GIVEN DATA:

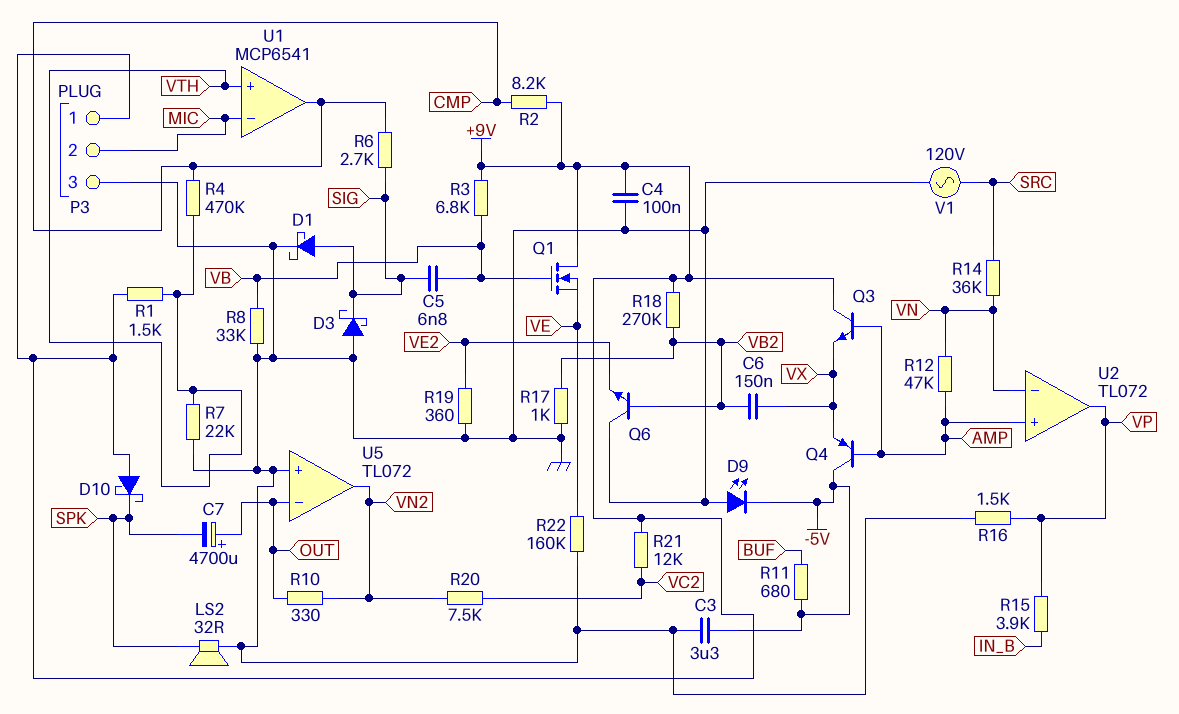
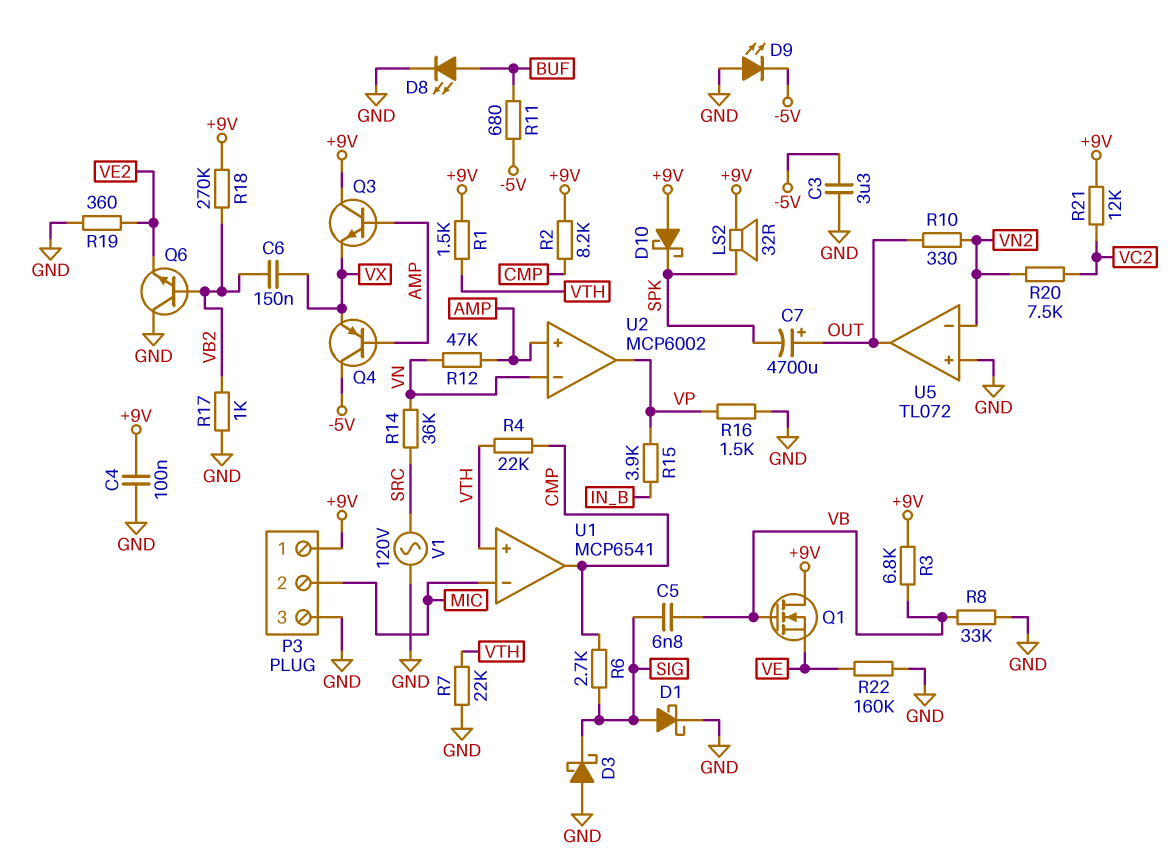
D8: none -> LED (A BUF, K GND)
LS2: speaker 32R (GND, SPK) -> speaker 32R (+9V, SPK)
R4: 470k (CMP, VTH) -> 22k (CMP, VTH)
U2: TL072 -> MCP6002
U5 pin in-: OUT -> VN2
U5 pin out: VN2 -> OUT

ABOUT THIS TASK:
Beginning with the line that contains "LS2: speaker 32R", restate word for word each line through the last one in the data, and write nothing more.

WRITTEN ANSWER:
LS2: speaker 32R (GND, SPK) -> speaker 32R (+9V, SPK)
R4: 470k (CMP, VTH) -> 22k (CMP, VTH)
U2: TL072 -> MCP6002
U5 pin in-: OUT -> VN2
U5 pin out: VN2 -> OUT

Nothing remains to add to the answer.